Task directions — For the records below, print the lines from the line with "lime 1x2 brick [216,219,264,318]" through the line with "lime 1x1 brick [418,371,466,419]" exactly as written; include both end lines and exclude the rest.

Supplied data —
##############################

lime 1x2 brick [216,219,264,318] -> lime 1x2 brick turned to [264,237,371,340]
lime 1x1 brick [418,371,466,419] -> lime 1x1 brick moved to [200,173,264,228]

##############################

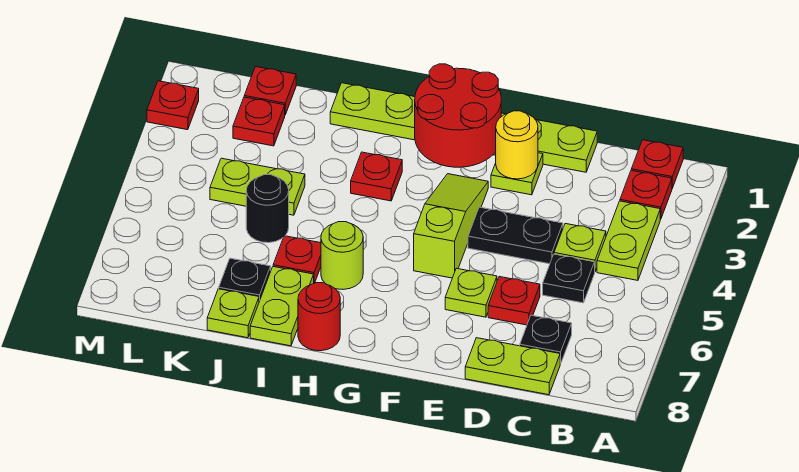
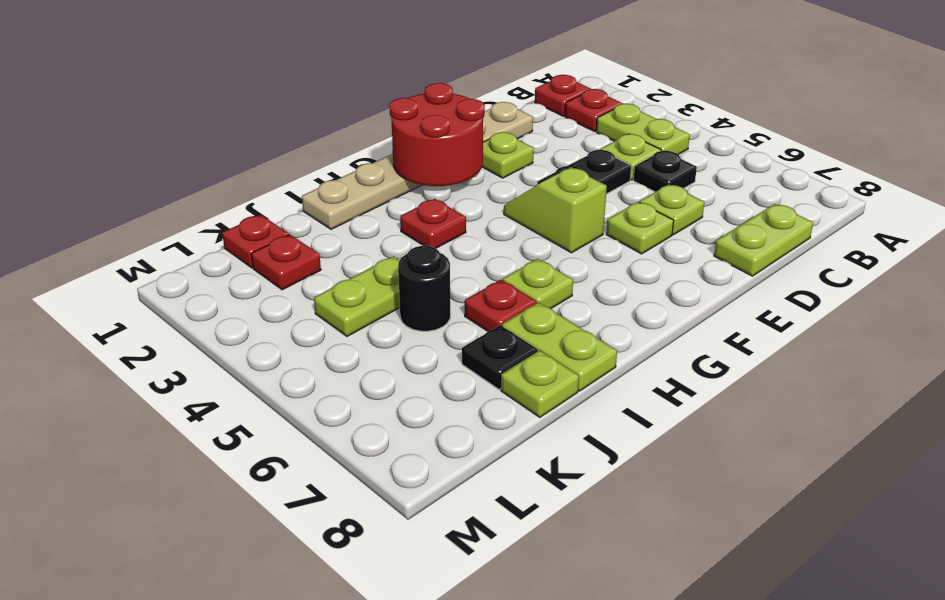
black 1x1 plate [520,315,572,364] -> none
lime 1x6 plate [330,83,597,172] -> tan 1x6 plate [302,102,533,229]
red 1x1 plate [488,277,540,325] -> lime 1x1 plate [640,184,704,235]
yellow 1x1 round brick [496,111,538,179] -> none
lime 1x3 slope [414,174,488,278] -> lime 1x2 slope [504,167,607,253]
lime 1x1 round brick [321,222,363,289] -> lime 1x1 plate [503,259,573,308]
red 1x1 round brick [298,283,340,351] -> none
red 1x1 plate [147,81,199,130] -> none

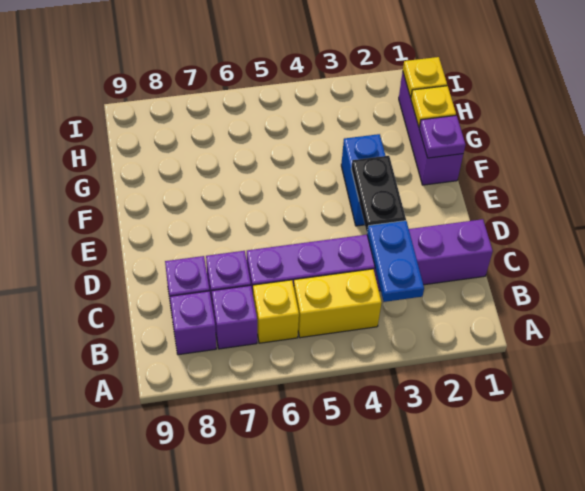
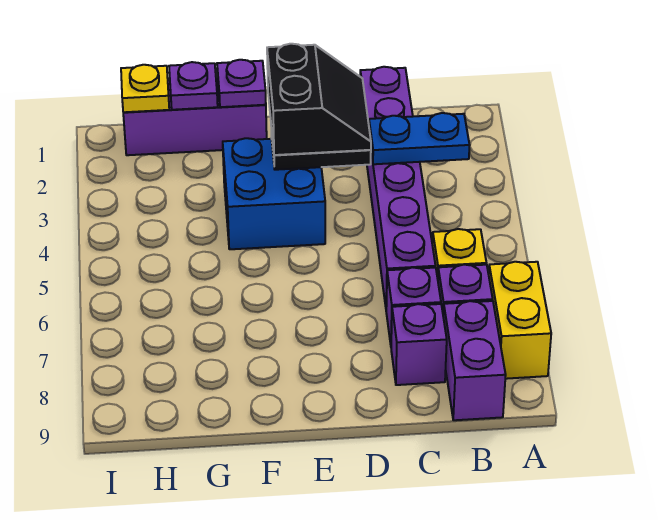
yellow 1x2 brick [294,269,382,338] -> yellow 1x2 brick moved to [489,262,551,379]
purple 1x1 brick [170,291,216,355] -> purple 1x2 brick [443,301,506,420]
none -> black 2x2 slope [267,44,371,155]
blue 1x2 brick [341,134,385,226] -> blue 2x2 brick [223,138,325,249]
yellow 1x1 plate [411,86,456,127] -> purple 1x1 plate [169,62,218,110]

##############################

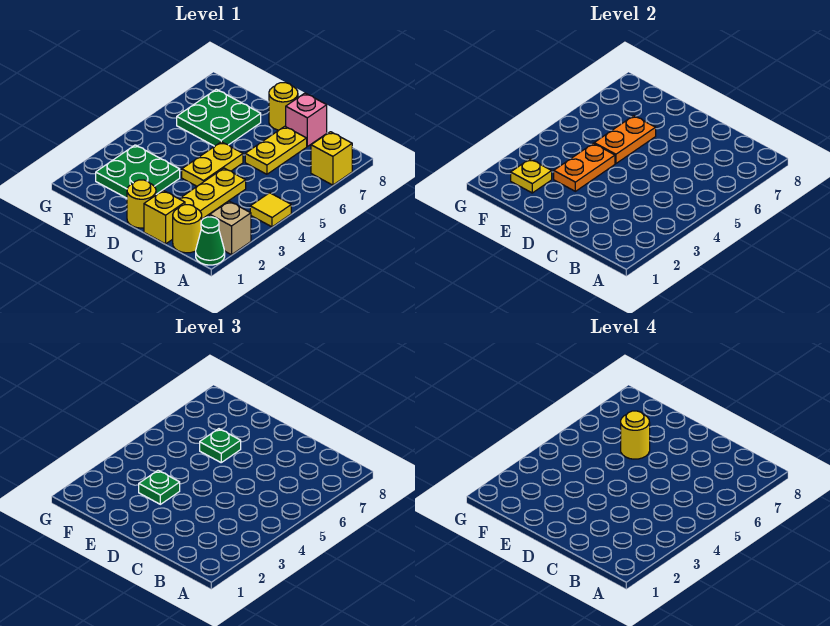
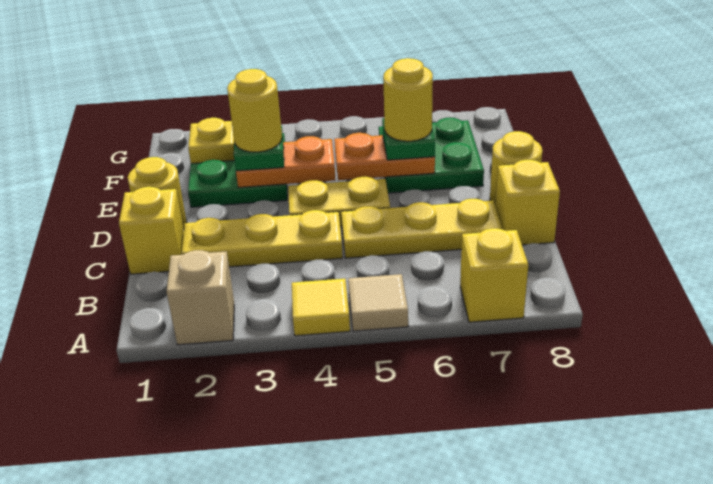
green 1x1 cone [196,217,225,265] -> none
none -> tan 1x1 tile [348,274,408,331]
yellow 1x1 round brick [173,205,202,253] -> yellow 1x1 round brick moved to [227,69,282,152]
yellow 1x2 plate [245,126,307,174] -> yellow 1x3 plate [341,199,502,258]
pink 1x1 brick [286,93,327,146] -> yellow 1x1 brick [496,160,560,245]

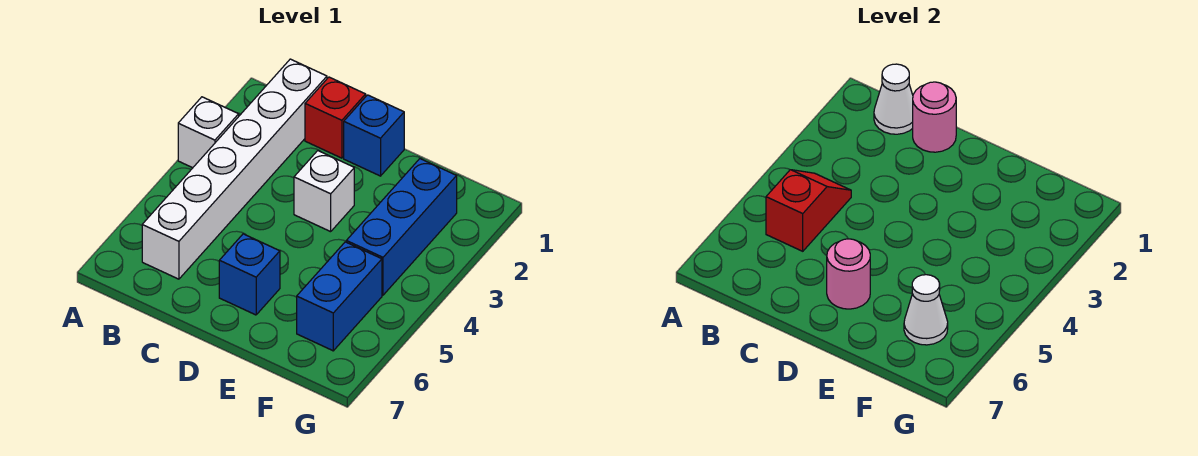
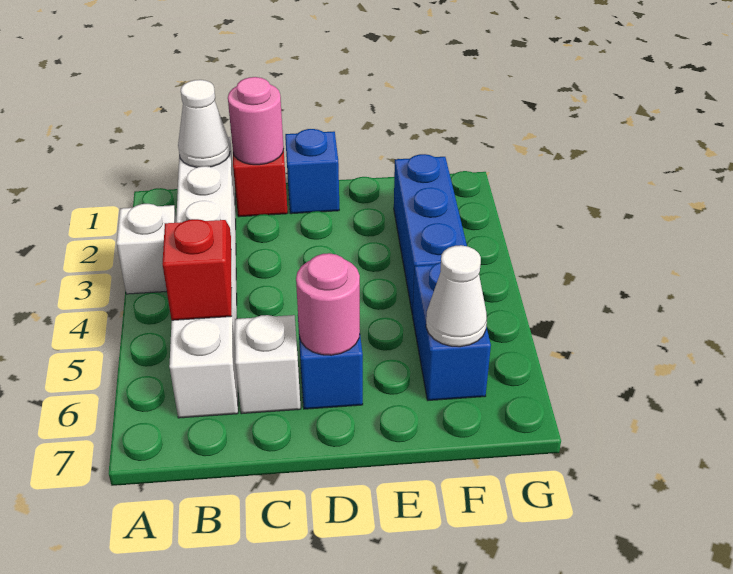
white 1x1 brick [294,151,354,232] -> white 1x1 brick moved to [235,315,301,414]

##############################

Result of the exercise —
lime 1x2 brick [216,219,264,318] -> lime 1x2 brick turned to [264,237,371,340]
lime 1x1 brick [418,371,466,419] -> lime 1x1 brick moved to [200,173,264,228]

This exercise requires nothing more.